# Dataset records
**********

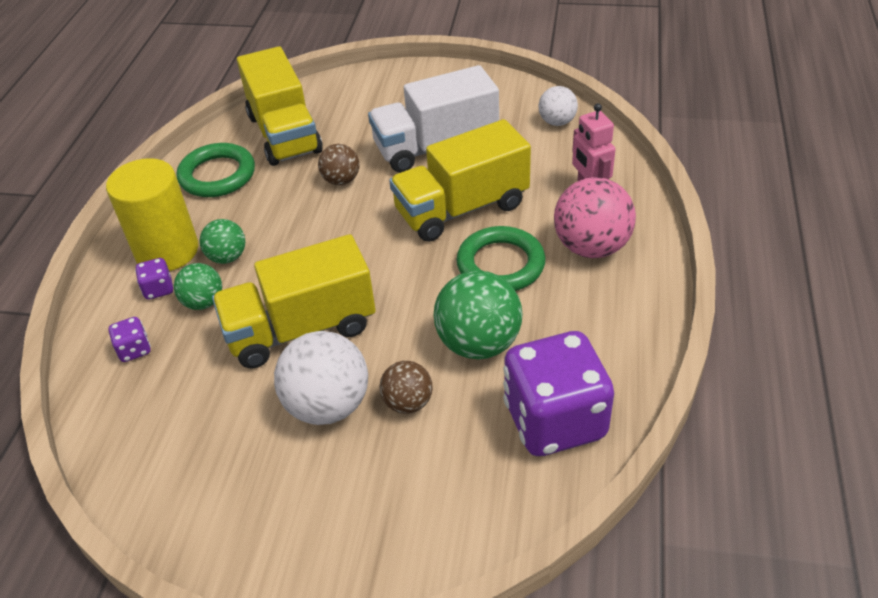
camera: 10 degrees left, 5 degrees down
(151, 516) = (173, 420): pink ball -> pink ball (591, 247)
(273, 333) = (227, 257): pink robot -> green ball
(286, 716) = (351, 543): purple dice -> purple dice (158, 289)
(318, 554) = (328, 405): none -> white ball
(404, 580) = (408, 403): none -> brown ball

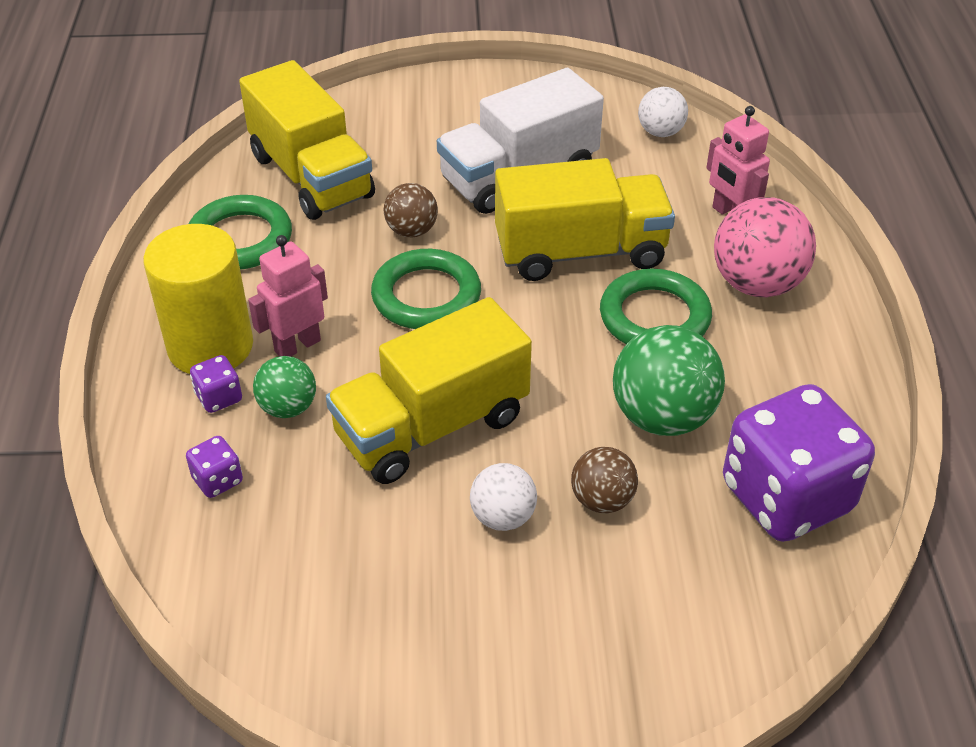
camera: 15 degrees left, 0 degrees up
(227, 257) = (297, 346): green ball -> pink robot
(328, 405) = (503, 517): white ball -> white ball, size x0.57
(334, 230) = (426, 296): none -> green ring
(461, 208) = (580, 252): yellow truck -> yellow truck turned 150 degrees counterclockwise

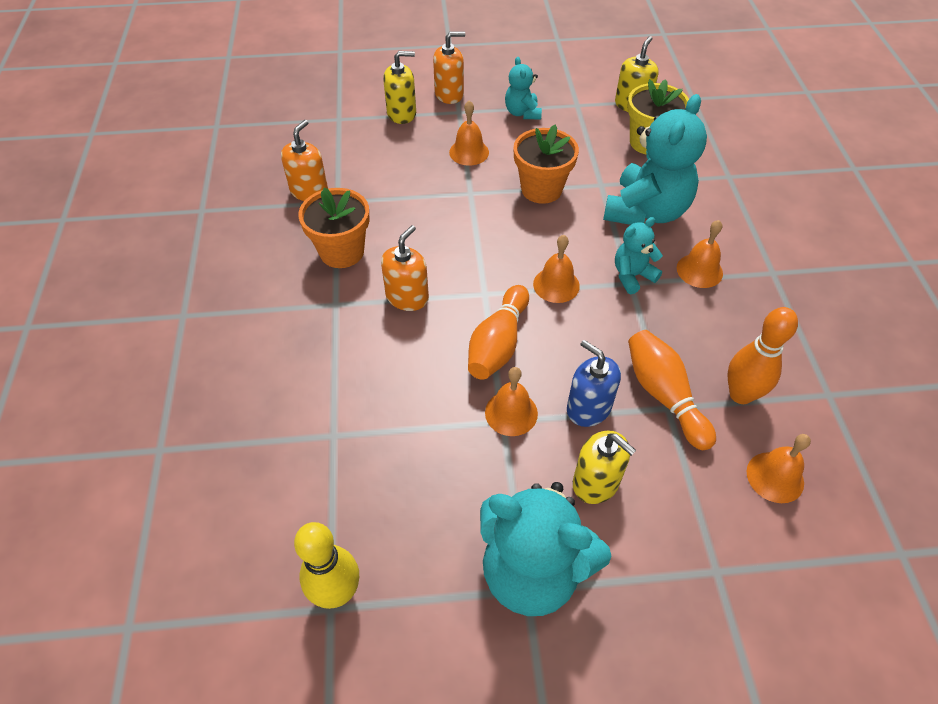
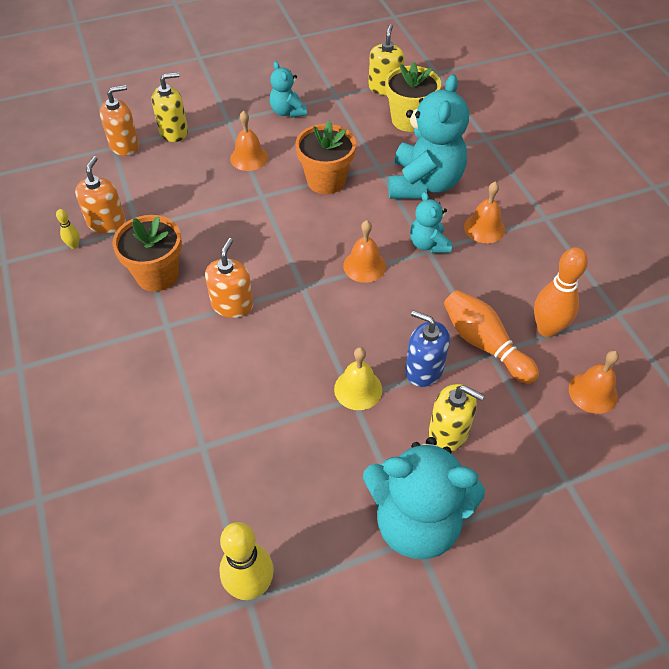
camera: 15 degrees left, 0 degrees up
(271, 207) = (74, 245): none -> yellow bowling pin
(449, 94) = (213, 105): orange soap dispenser -> orange soap dispenser (124, 145)
(498, 344) = (328, 330): orange bowling pin -> none
(511, 413) = (358, 389): orange bell -> yellow bell
(632, 276) = (428, 244): turquoise teddy bear -> turquoise teddy bear turned 60 degrees counterclockwise

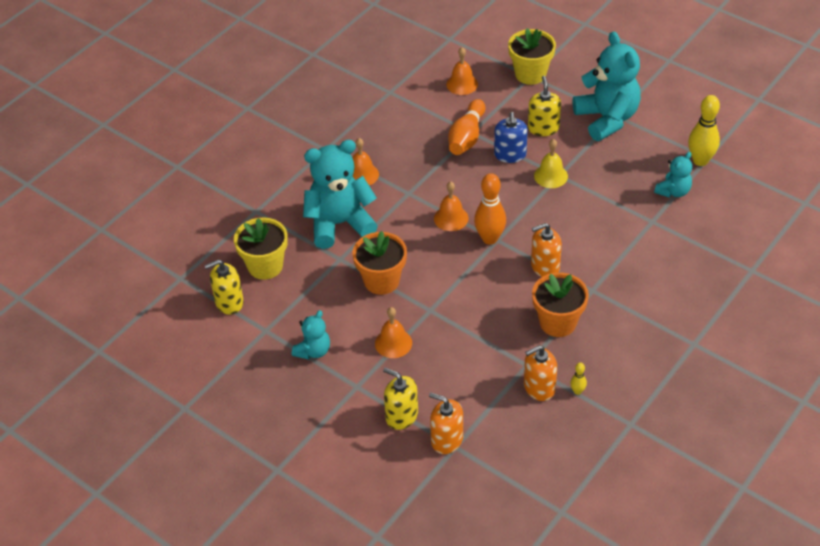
camera: 120 degrees left, 5 degrees down
(428, 244) = (402, 195): turquoise teddy bear -> turquoise teddy bear (673, 191)
(547, 329) = (430, 116): orange bowling pin -> orange bowling pin (489, 238)
(572, 484) = (530, 74): none -> yellow flower pot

**********

# WHAT IS NEEDED
The expected output is each line of the records above that includes the word "left".

# TASK RESULT
camera: 10 degrees left, 5 degrees down
camera: 15 degrees left, 0 degrees up
camera: 15 degrees left, 0 degrees up
camera: 120 degrees left, 5 degrees down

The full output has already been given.